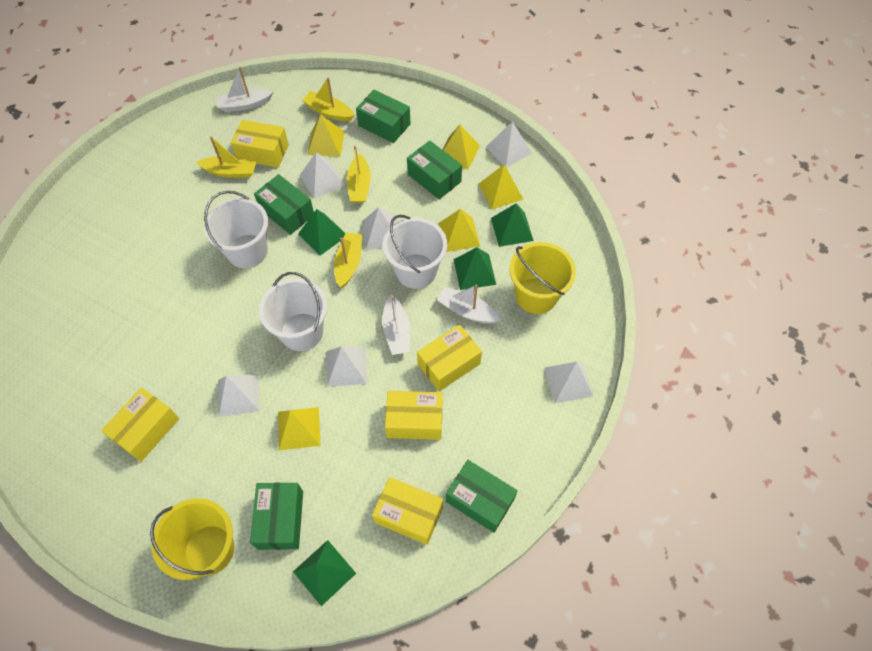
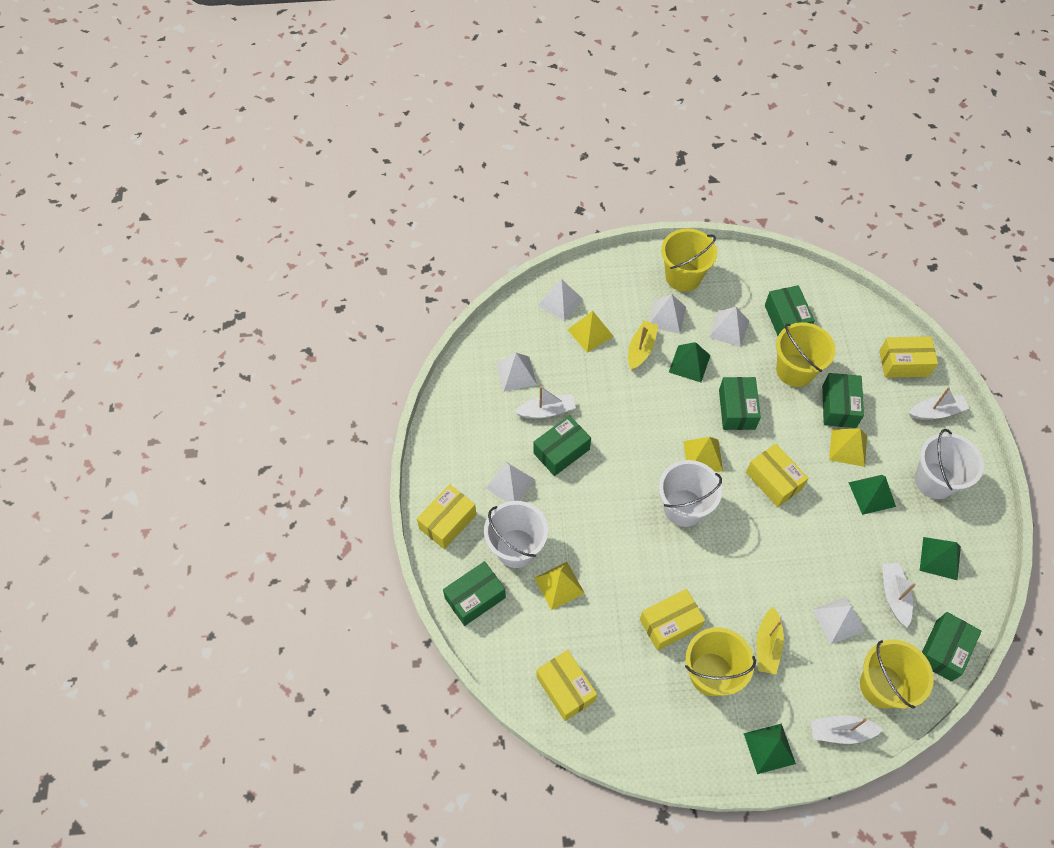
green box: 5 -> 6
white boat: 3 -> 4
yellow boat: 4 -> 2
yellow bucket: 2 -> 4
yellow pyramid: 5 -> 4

...

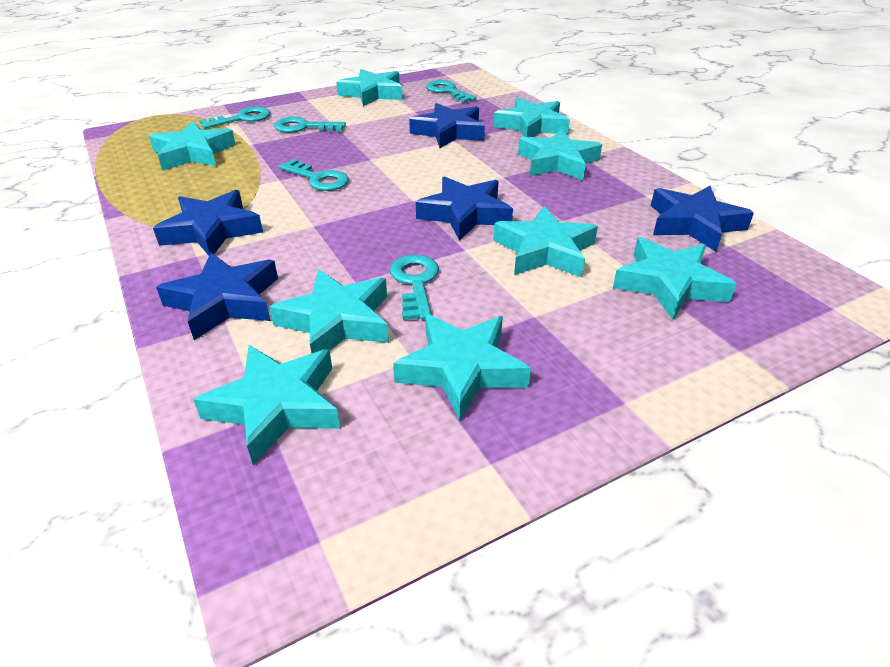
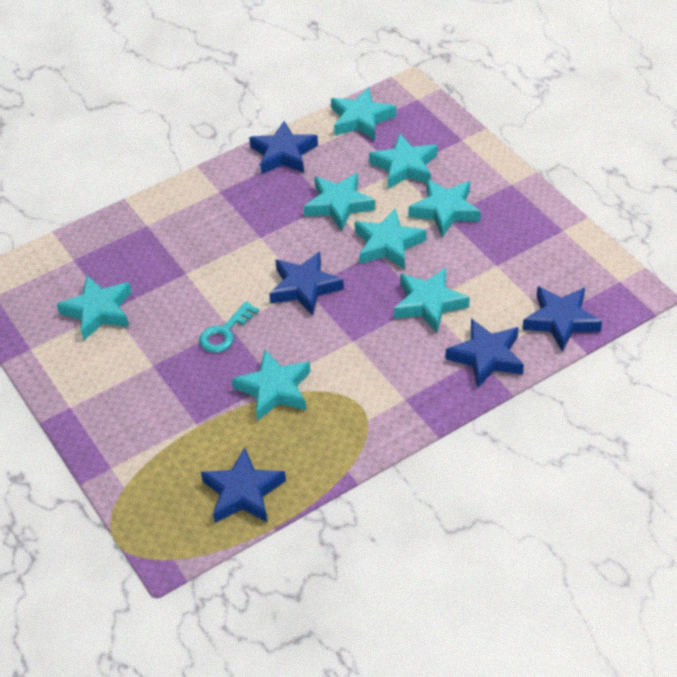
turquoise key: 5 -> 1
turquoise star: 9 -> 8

AIM OF THE TASK:
Write out only the lines that run from the line containing "green box: 5 -> 6" through the line containing "yellow pyramid: 5 -> 4", both included, exactly as they appear above.

THE ANSWER:
green box: 5 -> 6
white boat: 3 -> 4
yellow boat: 4 -> 2
yellow bucket: 2 -> 4
yellow pyramid: 5 -> 4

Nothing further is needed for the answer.